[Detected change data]
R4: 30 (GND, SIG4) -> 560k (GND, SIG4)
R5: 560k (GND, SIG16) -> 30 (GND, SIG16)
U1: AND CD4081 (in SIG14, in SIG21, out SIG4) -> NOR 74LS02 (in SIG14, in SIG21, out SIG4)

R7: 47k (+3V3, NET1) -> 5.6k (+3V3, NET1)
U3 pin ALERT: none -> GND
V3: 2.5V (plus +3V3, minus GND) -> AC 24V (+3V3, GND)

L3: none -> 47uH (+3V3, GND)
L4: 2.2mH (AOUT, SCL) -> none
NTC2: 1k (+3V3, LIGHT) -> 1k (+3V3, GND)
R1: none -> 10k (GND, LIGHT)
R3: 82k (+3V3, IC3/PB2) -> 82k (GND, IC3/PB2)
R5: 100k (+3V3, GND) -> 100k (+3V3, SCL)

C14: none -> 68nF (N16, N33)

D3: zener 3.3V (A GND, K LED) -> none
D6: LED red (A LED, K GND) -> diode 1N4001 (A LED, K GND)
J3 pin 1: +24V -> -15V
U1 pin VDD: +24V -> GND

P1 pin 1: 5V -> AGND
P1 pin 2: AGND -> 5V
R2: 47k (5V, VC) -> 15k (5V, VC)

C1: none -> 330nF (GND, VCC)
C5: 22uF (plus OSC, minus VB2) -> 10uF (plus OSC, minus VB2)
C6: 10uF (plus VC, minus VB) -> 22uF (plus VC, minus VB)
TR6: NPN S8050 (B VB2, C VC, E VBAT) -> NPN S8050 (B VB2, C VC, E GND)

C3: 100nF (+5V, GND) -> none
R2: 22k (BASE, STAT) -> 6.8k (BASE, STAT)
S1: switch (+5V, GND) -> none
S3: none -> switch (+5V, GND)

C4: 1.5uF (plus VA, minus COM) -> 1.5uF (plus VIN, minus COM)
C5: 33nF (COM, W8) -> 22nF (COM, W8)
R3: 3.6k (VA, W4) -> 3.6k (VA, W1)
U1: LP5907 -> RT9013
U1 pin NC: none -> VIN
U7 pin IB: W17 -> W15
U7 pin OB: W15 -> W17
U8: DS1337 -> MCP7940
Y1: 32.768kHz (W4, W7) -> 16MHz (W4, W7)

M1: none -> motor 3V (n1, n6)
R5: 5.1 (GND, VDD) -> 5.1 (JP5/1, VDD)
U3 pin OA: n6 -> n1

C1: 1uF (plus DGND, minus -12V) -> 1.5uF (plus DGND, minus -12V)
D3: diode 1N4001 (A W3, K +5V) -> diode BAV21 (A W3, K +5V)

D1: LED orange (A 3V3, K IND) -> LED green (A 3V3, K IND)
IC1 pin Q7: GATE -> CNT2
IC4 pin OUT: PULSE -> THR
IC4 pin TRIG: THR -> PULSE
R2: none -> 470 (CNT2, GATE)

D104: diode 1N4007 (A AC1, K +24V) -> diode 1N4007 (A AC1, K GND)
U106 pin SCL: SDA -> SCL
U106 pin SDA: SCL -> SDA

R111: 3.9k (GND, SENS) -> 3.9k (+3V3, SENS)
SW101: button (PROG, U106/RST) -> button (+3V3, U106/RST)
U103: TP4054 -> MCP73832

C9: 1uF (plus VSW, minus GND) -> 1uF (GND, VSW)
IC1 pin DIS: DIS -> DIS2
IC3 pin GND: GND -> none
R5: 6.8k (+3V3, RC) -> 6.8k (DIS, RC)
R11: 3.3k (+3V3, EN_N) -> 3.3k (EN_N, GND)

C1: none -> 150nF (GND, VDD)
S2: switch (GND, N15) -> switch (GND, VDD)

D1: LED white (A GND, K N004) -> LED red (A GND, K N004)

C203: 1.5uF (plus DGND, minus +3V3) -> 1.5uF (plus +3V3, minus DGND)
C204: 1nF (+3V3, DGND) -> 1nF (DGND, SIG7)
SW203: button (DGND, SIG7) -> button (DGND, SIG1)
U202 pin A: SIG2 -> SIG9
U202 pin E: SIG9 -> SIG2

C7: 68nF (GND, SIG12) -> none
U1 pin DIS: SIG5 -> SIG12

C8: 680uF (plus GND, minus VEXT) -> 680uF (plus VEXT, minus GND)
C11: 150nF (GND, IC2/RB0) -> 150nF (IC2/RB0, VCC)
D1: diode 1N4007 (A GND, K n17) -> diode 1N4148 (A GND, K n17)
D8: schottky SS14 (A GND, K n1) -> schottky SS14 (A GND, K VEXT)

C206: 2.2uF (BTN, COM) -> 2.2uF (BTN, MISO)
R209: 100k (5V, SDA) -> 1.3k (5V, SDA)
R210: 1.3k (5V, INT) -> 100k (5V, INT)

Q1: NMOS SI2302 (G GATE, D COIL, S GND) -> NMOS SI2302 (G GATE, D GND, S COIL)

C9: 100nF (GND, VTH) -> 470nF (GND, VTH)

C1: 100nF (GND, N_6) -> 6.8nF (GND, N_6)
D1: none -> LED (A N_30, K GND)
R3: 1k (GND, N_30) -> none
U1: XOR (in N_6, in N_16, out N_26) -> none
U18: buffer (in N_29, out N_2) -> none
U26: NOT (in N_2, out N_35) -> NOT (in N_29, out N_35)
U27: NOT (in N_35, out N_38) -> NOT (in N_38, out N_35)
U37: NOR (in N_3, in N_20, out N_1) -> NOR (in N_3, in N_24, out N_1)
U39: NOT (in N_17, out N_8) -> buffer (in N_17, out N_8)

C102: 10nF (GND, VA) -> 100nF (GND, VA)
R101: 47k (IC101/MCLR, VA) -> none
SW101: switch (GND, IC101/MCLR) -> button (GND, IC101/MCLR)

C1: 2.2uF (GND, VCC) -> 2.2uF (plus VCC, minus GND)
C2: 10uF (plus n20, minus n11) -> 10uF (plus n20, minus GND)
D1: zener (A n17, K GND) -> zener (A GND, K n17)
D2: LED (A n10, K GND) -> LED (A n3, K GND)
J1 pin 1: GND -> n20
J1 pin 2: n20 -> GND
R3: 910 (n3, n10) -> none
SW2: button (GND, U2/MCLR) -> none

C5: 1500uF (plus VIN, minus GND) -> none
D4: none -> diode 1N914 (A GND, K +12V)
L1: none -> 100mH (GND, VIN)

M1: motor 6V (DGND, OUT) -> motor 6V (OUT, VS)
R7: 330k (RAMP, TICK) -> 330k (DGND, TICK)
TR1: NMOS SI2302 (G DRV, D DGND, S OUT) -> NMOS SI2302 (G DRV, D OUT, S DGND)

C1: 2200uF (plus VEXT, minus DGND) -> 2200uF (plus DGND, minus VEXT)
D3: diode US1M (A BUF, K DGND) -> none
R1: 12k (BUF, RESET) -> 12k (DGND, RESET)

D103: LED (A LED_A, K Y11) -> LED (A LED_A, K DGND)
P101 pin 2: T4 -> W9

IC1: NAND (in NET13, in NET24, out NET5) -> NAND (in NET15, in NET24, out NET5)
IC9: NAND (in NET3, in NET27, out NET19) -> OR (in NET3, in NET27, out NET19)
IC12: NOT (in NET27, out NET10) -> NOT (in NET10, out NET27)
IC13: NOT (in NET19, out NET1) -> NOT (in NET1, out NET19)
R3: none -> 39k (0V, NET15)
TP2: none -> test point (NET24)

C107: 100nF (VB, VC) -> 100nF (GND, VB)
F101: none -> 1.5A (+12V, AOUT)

=== Exercise goal ===
Could every entry be given again exactly, with no line skipped?

=== Reply ===
R4: 30 (GND, SIG4) -> 560k (GND, SIG4)
R5: 560k (GND, SIG16) -> 30 (GND, SIG16)
U1: AND CD4081 (in SIG14, in SIG21, out SIG4) -> NOR 74LS02 (in SIG14, in SIG21, out SIG4)

R7: 47k (+3V3, NET1) -> 5.6k (+3V3, NET1)
U3 pin ALERT: none -> GND
V3: 2.5V (plus +3V3, minus GND) -> AC 24V (+3V3, GND)

L3: none -> 47uH (+3V3, GND)
L4: 2.2mH (AOUT, SCL) -> none
NTC2: 1k (+3V3, LIGHT) -> 1k (+3V3, GND)
R1: none -> 10k (GND, LIGHT)
R3: 82k (+3V3, IC3/PB2) -> 82k (GND, IC3/PB2)
R5: 100k (+3V3, GND) -> 100k (+3V3, SCL)

C14: none -> 68nF (N16, N33)

D3: zener 3.3V (A GND, K LED) -> none
D6: LED red (A LED, K GND) -> diode 1N4001 (A LED, K GND)
J3 pin 1: +24V -> -15V
U1 pin VDD: +24V -> GND

P1 pin 1: 5V -> AGND
P1 pin 2: AGND -> 5V
R2: 47k (5V, VC) -> 15k (5V, VC)

C1: none -> 330nF (GND, VCC)
C5: 22uF (plus OSC, minus VB2) -> 10uF (plus OSC, minus VB2)
C6: 10uF (plus VC, minus VB) -> 22uF (plus VC, minus VB)
TR6: NPN S8050 (B VB2, C VC, E VBAT) -> NPN S8050 (B VB2, C VC, E GND)

C3: 100nF (+5V, GND) -> none
R2: 22k (BASE, STAT) -> 6.8k (BASE, STAT)
S1: switch (+5V, GND) -> none
S3: none -> switch (+5V, GND)

C4: 1.5uF (plus VA, minus COM) -> 1.5uF (plus VIN, minus COM)
C5: 33nF (COM, W8) -> 22nF (COM, W8)
R3: 3.6k (VA, W4) -> 3.6k (VA, W1)
U1: LP5907 -> RT9013
U1 pin NC: none -> VIN
U7 pin IB: W17 -> W15
U7 pin OB: W15 -> W17
U8: DS1337 -> MCP7940
Y1: 32.768kHz (W4, W7) -> 16MHz (W4, W7)

M1: none -> motor 3V (n1, n6)
R5: 5.1 (GND, VDD) -> 5.1 (JP5/1, VDD)
U3 pin OA: n6 -> n1

C1: 1uF (plus DGND, minus -12V) -> 1.5uF (plus DGND, minus -12V)
D3: diode 1N4001 (A W3, K +5V) -> diode BAV21 (A W3, K +5V)

D1: LED orange (A 3V3, K IND) -> LED green (A 3V3, K IND)
IC1 pin Q7: GATE -> CNT2
IC4 pin OUT: PULSE -> THR
IC4 pin TRIG: THR -> PULSE
R2: none -> 470 (CNT2, GATE)

D104: diode 1N4007 (A AC1, K +24V) -> diode 1N4007 (A AC1, K GND)
U106 pin SCL: SDA -> SCL
U106 pin SDA: SCL -> SDA

R111: 3.9k (GND, SENS) -> 3.9k (+3V3, SENS)
SW101: button (PROG, U106/RST) -> button (+3V3, U106/RST)
U103: TP4054 -> MCP73832

C9: 1uF (plus VSW, minus GND) -> 1uF (GND, VSW)
IC1 pin DIS: DIS -> DIS2
IC3 pin GND: GND -> none
R5: 6.8k (+3V3, RC) -> 6.8k (DIS, RC)
R11: 3.3k (+3V3, EN_N) -> 3.3k (EN_N, GND)

C1: none -> 150nF (GND, VDD)
S2: switch (GND, N15) -> switch (GND, VDD)

D1: LED white (A GND, K N004) -> LED red (A GND, K N004)

C203: 1.5uF (plus DGND, minus +3V3) -> 1.5uF (plus +3V3, minus DGND)
C204: 1nF (+3V3, DGND) -> 1nF (DGND, SIG7)
SW203: button (DGND, SIG7) -> button (DGND, SIG1)
U202 pin A: SIG2 -> SIG9
U202 pin E: SIG9 -> SIG2

C7: 68nF (GND, SIG12) -> none
U1 pin DIS: SIG5 -> SIG12

C8: 680uF (plus GND, minus VEXT) -> 680uF (plus VEXT, minus GND)
C11: 150nF (GND, IC2/RB0) -> 150nF (IC2/RB0, VCC)
D1: diode 1N4007 (A GND, K n17) -> diode 1N4148 (A GND, K n17)
D8: schottky SS14 (A GND, K n1) -> schottky SS14 (A GND, K VEXT)

C206: 2.2uF (BTN, COM) -> 2.2uF (BTN, MISO)
R209: 100k (5V, SDA) -> 1.3k (5V, SDA)
R210: 1.3k (5V, INT) -> 100k (5V, INT)

Q1: NMOS SI2302 (G GATE, D COIL, S GND) -> NMOS SI2302 (G GATE, D GND, S COIL)

C9: 100nF (GND, VTH) -> 470nF (GND, VTH)

C1: 100nF (GND, N_6) -> 6.8nF (GND, N_6)
D1: none -> LED (A N_30, K GND)
R3: 1k (GND, N_30) -> none
U1: XOR (in N_6, in N_16, out N_26) -> none
U18: buffer (in N_29, out N_2) -> none
U26: NOT (in N_2, out N_35) -> NOT (in N_29, out N_35)
U27: NOT (in N_35, out N_38) -> NOT (in N_38, out N_35)
U37: NOR (in N_3, in N_20, out N_1) -> NOR (in N_3, in N_24, out N_1)
U39: NOT (in N_17, out N_8) -> buffer (in N_17, out N_8)

C102: 10nF (GND, VA) -> 100nF (GND, VA)
R101: 47k (IC101/MCLR, VA) -> none
SW101: switch (GND, IC101/MCLR) -> button (GND, IC101/MCLR)

C1: 2.2uF (GND, VCC) -> 2.2uF (plus VCC, minus GND)
C2: 10uF (plus n20, minus n11) -> 10uF (plus n20, minus GND)
D1: zener (A n17, K GND) -> zener (A GND, K n17)
D2: LED (A n10, K GND) -> LED (A n3, K GND)
J1 pin 1: GND -> n20
J1 pin 2: n20 -> GND
R3: 910 (n3, n10) -> none
SW2: button (GND, U2/MCLR) -> none

C5: 1500uF (plus VIN, minus GND) -> none
D4: none -> diode 1N914 (A GND, K +12V)
L1: none -> 100mH (GND, VIN)

M1: motor 6V (DGND, OUT) -> motor 6V (OUT, VS)
R7: 330k (RAMP, TICK) -> 330k (DGND, TICK)
TR1: NMOS SI2302 (G DRV, D DGND, S OUT) -> NMOS SI2302 (G DRV, D OUT, S DGND)

C1: 2200uF (plus VEXT, minus DGND) -> 2200uF (plus DGND, minus VEXT)
D3: diode US1M (A BUF, K DGND) -> none
R1: 12k (BUF, RESET) -> 12k (DGND, RESET)

D103: LED (A LED_A, K Y11) -> LED (A LED_A, K DGND)
P101 pin 2: T4 -> W9

IC1: NAND (in NET13, in NET24, out NET5) -> NAND (in NET15, in NET24, out NET5)
IC9: NAND (in NET3, in NET27, out NET19) -> OR (in NET3, in NET27, out NET19)
IC12: NOT (in NET27, out NET10) -> NOT (in NET10, out NET27)
IC13: NOT (in NET19, out NET1) -> NOT (in NET1, out NET19)
R3: none -> 39k (0V, NET15)
TP2: none -> test point (NET24)

C107: 100nF (VB, VC) -> 100nF (GND, VB)
F101: none -> 1.5A (+12V, AOUT)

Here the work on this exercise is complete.